TRY IT -
Please repeat, from the entries that follow, the lines from the one containing "orange ellipse: moved 4 px left, 7 px up" through the one containing "blue triangle: moved 7 px right, 23 px down" exactly, adding nothing.

EXERCISE INPUT -
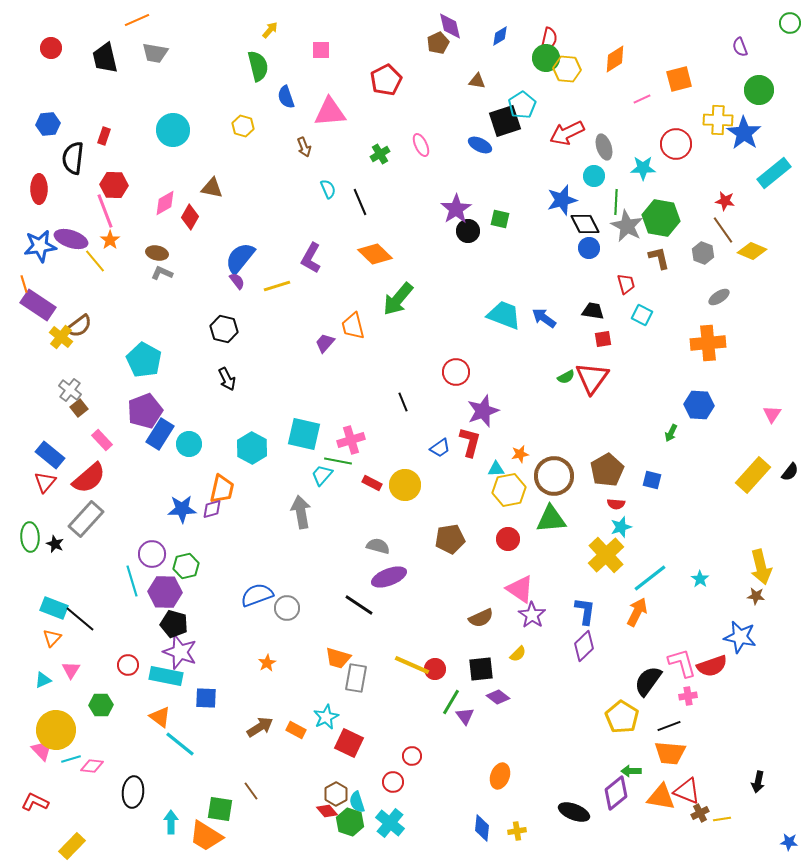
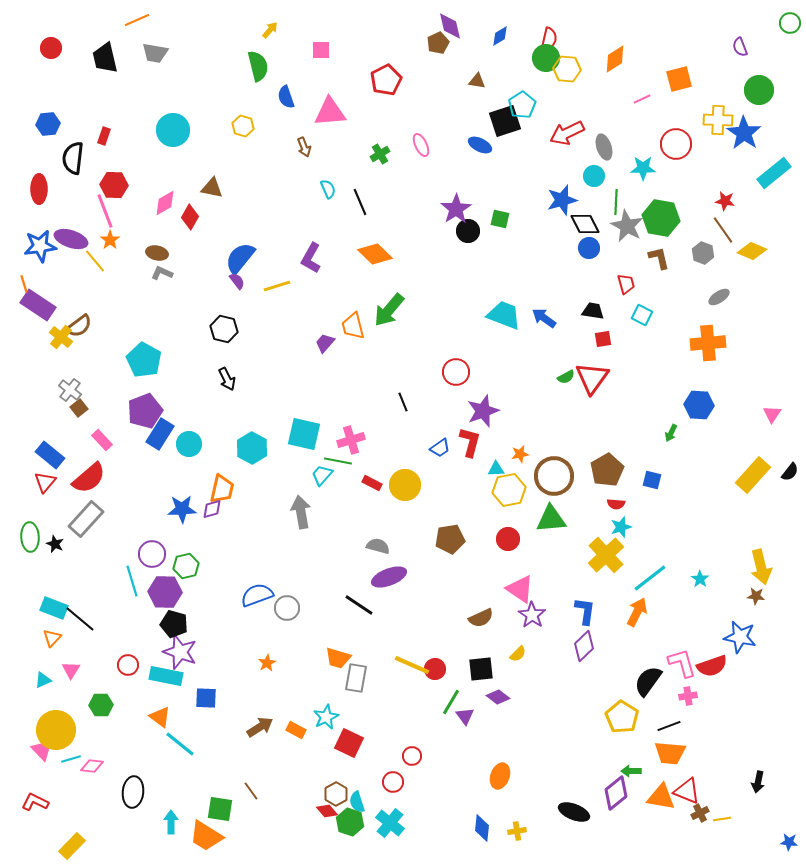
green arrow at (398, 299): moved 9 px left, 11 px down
--
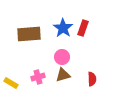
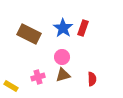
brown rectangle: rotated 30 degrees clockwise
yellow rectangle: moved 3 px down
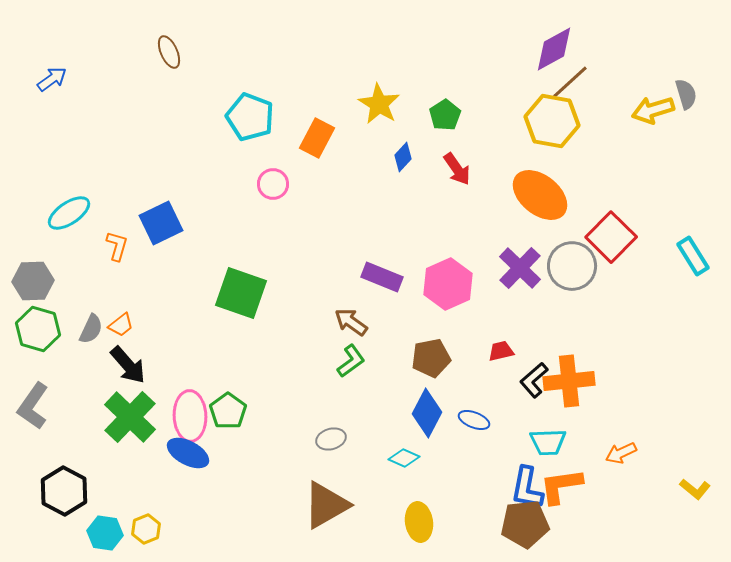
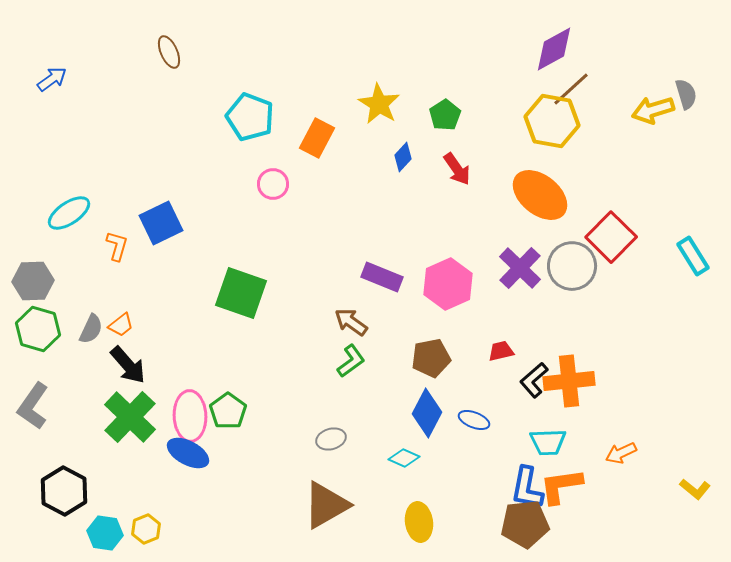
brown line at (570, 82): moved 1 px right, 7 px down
...
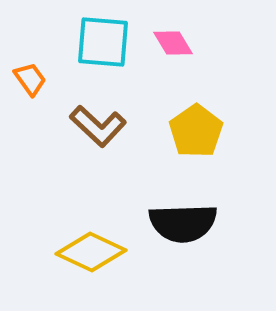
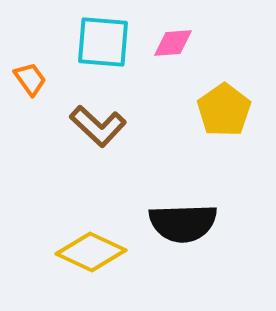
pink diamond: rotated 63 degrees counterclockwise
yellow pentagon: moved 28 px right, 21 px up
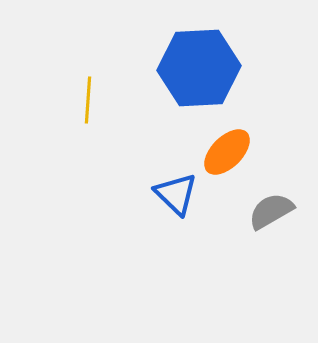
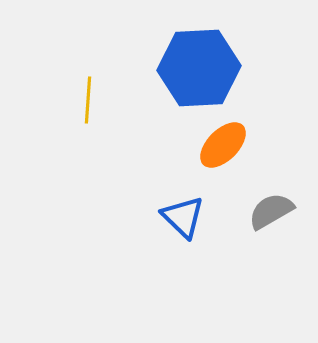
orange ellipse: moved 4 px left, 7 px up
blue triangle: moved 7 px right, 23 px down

WRITTEN ANSWER -
orange ellipse: moved 4 px left, 7 px up
blue triangle: moved 7 px right, 23 px down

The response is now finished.